Stored entries
○ ○ ○ ○ ○
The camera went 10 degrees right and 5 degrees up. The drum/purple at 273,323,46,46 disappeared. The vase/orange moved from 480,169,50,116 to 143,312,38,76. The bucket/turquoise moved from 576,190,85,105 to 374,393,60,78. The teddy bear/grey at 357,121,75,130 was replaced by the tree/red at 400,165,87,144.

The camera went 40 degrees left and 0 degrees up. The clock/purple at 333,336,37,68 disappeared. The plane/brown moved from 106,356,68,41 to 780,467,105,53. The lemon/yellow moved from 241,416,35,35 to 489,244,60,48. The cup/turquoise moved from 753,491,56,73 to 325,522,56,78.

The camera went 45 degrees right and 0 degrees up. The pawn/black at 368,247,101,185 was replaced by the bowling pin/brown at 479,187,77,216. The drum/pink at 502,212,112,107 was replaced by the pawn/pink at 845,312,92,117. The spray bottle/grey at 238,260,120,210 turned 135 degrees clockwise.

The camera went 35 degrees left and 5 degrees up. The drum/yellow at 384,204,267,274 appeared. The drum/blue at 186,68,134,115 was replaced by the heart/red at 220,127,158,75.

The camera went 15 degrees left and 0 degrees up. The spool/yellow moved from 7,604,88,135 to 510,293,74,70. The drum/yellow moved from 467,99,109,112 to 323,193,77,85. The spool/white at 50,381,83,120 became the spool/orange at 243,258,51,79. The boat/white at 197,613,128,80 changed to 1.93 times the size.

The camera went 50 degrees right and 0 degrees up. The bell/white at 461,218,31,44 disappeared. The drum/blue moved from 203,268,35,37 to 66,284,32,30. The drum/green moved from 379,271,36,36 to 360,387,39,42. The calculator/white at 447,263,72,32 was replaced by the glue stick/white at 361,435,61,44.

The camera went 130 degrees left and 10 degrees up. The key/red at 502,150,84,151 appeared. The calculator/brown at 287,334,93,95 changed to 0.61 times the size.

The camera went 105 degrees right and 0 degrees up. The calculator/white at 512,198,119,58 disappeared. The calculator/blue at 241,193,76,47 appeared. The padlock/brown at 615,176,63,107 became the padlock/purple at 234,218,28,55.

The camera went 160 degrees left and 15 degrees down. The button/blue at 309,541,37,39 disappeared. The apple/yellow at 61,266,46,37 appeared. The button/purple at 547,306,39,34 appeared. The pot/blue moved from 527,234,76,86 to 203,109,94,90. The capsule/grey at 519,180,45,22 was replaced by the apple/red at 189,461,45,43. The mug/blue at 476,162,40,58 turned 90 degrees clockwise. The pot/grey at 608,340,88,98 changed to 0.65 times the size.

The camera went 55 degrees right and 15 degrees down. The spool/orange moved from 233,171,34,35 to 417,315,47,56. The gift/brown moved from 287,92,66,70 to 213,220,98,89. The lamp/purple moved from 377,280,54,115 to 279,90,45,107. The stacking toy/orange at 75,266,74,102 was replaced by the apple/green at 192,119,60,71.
○ ○ ○ ○ ○
> _EXERCISE DIRECTIONS_: Write the entries out again verbatim, every one of them.

> _SOLUTION TO THIS TASK_:
The camera went 10 degrees right and 5 degrees up. The drum/purple at 273,323,46,46 disappeared. The vase/orange moved from 480,169,50,116 to 143,312,38,76. The bucket/turquoise moved from 576,190,85,105 to 374,393,60,78. The teddy bear/grey at 357,121,75,130 was replaced by the tree/red at 400,165,87,144.

The camera went 40 degrees left and 0 degrees up. The clock/purple at 333,336,37,68 disappeared. The plane/brown moved from 106,356,68,41 to 780,467,105,53. The lemon/yellow moved from 241,416,35,35 to 489,244,60,48. The cup/turquoise moved from 753,491,56,73 to 325,522,56,78.

The camera went 45 degrees right and 0 degrees up. The pawn/black at 368,247,101,185 was replaced by the bowling pin/brown at 479,187,77,216. The drum/pink at 502,212,112,107 was replaced by the pawn/pink at 845,312,92,117. The spray bottle/grey at 238,260,120,210 turned 135 degrees clockwise.

The camera went 35 degrees left and 5 degrees up. The drum/yellow at 384,204,267,274 appeared. The drum/blue at 186,68,134,115 was replaced by the heart/red at 220,127,158,75.

The camera went 15 degrees left and 0 degrees up. The spool/yellow moved from 7,604,88,135 to 510,293,74,70. The drum/yellow moved from 467,99,109,112 to 323,193,77,85. The spool/white at 50,381,83,120 became the spool/orange at 243,258,51,79. The boat/white at 197,613,128,80 changed to 1.93 times the size.

The camera went 50 degrees right and 0 degrees up. The bell/white at 461,218,31,44 disappeared. The drum/blue moved from 203,268,35,37 to 66,284,32,30. The drum/green moved from 379,271,36,36 to 360,387,39,42. The calculator/white at 447,263,72,32 was replaced by the glue stick/white at 361,435,61,44.

The camera went 130 degrees left and 10 degrees up. The key/red at 502,150,84,151 appeared. The calculator/brown at 287,334,93,95 changed to 0.61 times the size.

The camera went 105 degrees right and 0 degrees up. The calculator/white at 512,198,119,58 disappeared. The calculator/blue at 241,193,76,47 appeared. The padlock/brown at 615,176,63,107 became the padlock/purple at 234,218,28,55.

The camera went 160 degrees left and 15 degrees down. The button/blue at 309,541,37,39 disappeared. The apple/yellow at 61,266,46,37 appeared. The button/purple at 547,306,39,34 appeared. The pot/blue moved from 527,234,76,86 to 203,109,94,90. The capsule/grey at 519,180,45,22 was replaced by the apple/red at 189,461,45,43. The mug/blue at 476,162,40,58 turned 90 degrees clockwise. The pot/grey at 608,340,88,98 changed to 0.65 times the size.

The camera went 55 degrees right and 15 degrees down. The spool/orange moved from 233,171,34,35 to 417,315,47,56. The gift/brown moved from 287,92,66,70 to 213,220,98,89. The lamp/purple moved from 377,280,54,115 to 279,90,45,107. The stacking toy/orange at 75,266,74,102 was replaced by the apple/green at 192,119,60,71.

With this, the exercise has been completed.